*What to do:*
Skip the images and print the listing exactly.
◇ ◇ ◇ ◇ ◇
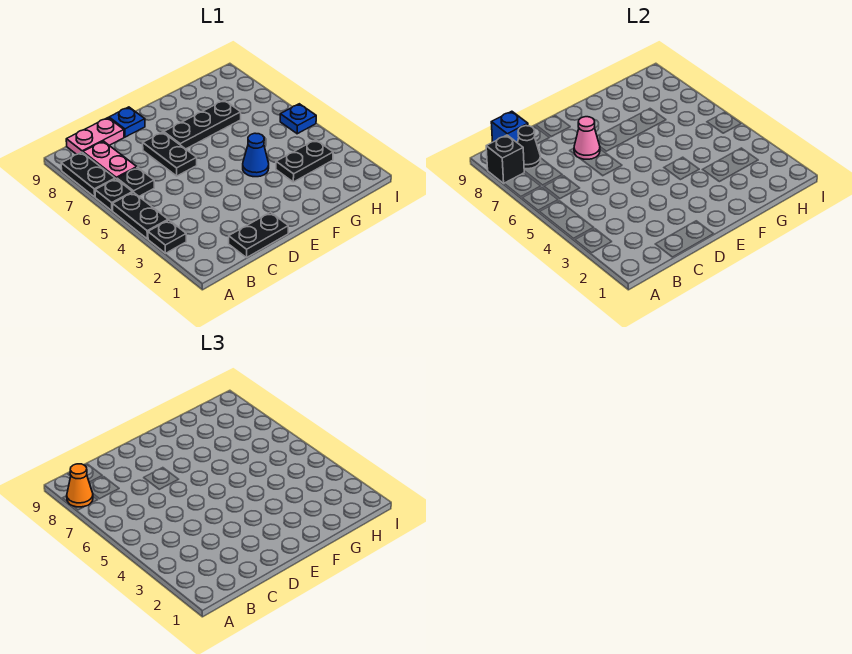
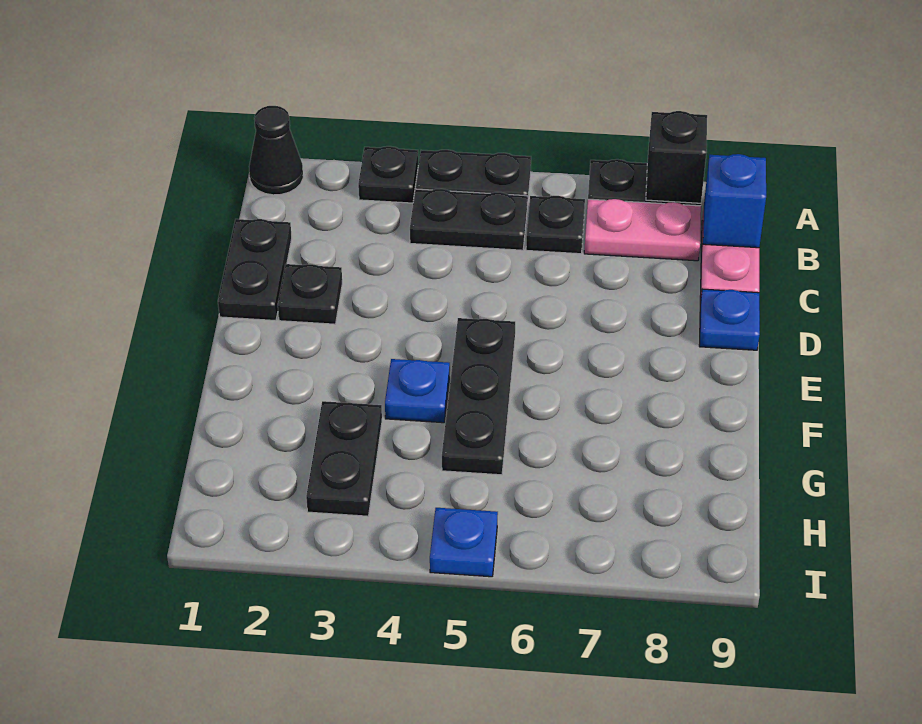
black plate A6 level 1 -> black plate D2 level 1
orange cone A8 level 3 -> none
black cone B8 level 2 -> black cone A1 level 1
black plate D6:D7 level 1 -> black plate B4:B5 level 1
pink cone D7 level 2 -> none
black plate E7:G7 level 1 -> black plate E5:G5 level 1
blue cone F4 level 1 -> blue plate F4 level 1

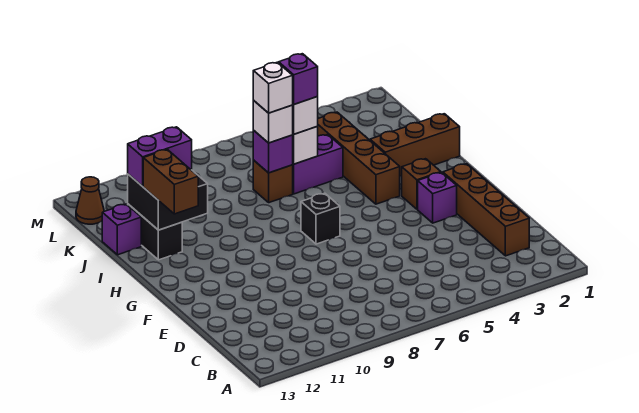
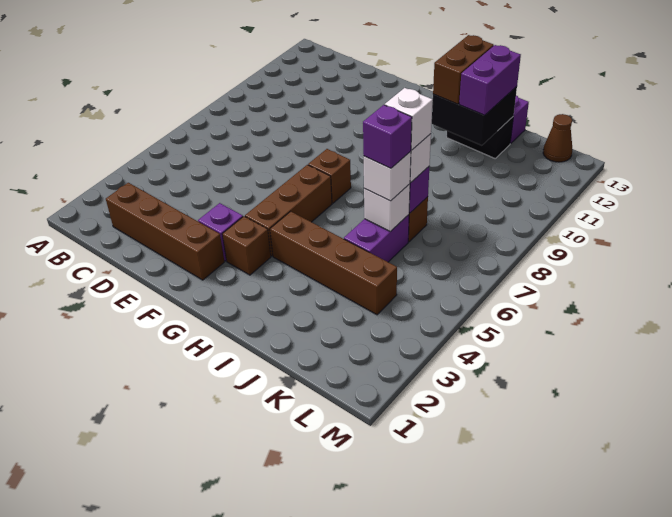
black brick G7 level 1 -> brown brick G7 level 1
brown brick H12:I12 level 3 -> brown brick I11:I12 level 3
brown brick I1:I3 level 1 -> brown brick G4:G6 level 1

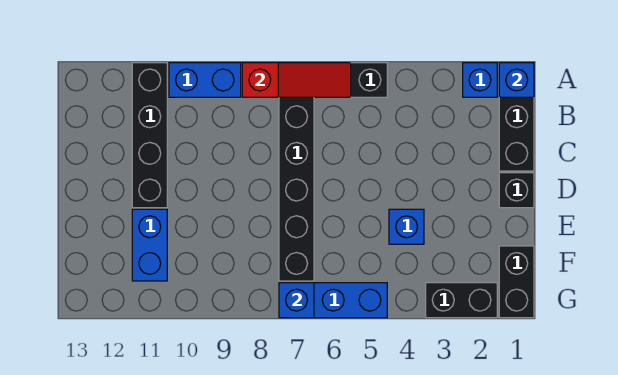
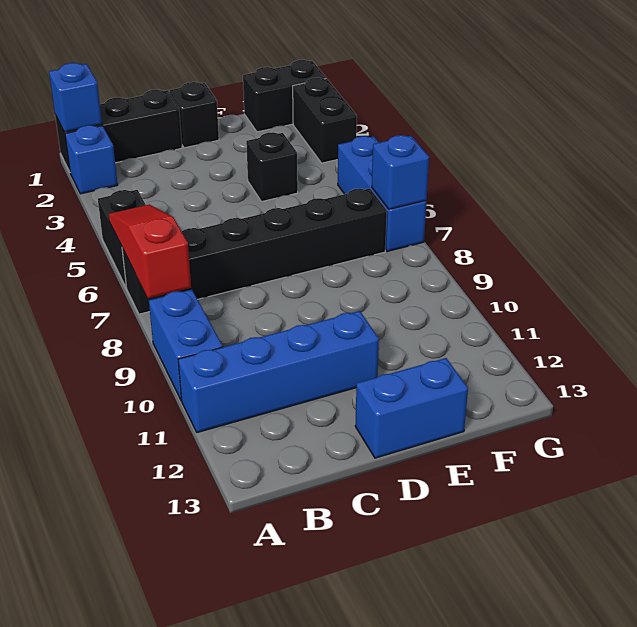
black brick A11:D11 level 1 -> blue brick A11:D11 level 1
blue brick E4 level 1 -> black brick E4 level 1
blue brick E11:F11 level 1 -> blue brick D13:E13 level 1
◇ ◇ ◇ ◇ ◇
*Answer to this problem:*
black plate A6 level 1 -> black plate D2 level 1
orange cone A8 level 3 -> none
black cone B8 level 2 -> black cone A1 level 1
black plate D6:D7 level 1 -> black plate B4:B5 level 1
pink cone D7 level 2 -> none
black plate E7:G7 level 1 -> black plate E5:G5 level 1
blue cone F4 level 1 -> blue plate F4 level 1

black brick G7 level 1 -> brown brick G7 level 1
brown brick H12:I12 level 3 -> brown brick I11:I12 level 3
brown brick I1:I3 level 1 -> brown brick G4:G6 level 1

black brick A11:D11 level 1 -> blue brick A11:D11 level 1
blue brick E4 level 1 -> black brick E4 level 1
blue brick E11:F11 level 1 -> blue brick D13:E13 level 1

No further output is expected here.